Your assignment >> Scan the listing and copy each line where the word "purple" is present.

Records supplied >>
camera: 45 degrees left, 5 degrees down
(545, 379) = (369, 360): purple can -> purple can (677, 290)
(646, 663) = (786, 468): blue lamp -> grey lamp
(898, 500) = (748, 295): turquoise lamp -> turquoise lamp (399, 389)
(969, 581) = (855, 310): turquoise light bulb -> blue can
* * *
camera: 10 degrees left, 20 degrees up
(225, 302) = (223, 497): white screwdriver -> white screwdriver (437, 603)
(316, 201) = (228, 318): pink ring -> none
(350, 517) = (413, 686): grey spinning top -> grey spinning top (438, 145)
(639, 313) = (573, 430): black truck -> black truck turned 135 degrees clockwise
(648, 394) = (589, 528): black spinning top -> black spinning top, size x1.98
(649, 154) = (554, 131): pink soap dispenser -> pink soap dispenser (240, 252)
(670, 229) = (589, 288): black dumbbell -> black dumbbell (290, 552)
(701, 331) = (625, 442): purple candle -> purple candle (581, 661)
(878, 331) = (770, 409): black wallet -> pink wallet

Exercise output >>
(545, 379) = (369, 360): purple can -> purple can (677, 290)
(701, 331) = (625, 442): purple candle -> purple candle (581, 661)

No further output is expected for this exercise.